Exercise data =>

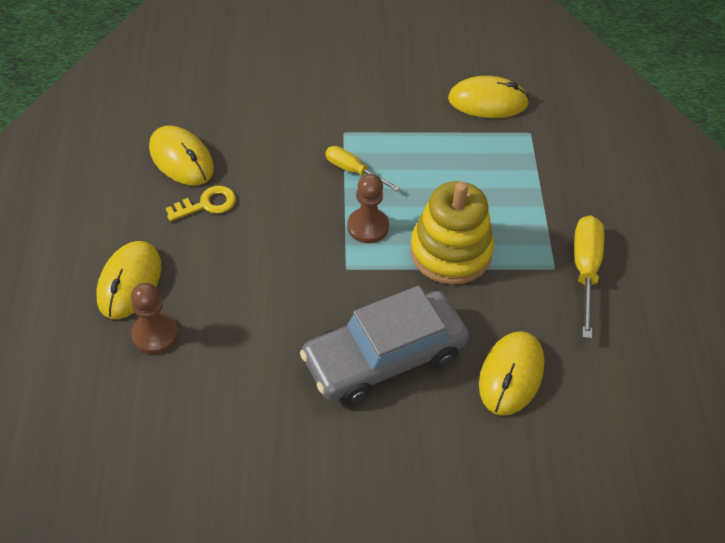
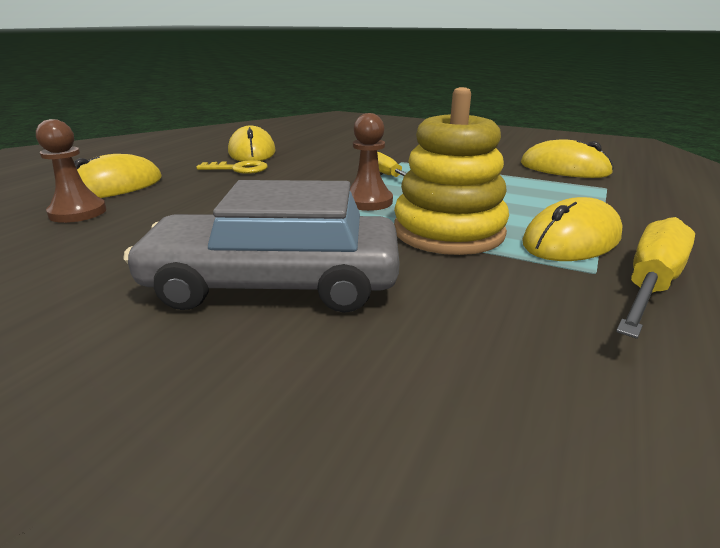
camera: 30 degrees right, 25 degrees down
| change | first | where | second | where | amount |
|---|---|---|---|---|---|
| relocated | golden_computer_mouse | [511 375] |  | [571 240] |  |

What is being asked =>
Write out everything in the data word for word. Omit each picture.

Task response =>
camera: 30 degrees right, 25 degrees down
| change | first | where | second | where | amount |
|---|---|---|---|---|---|
| relocated | golden_computer_mouse | [511 375] |  | [571 240] |  |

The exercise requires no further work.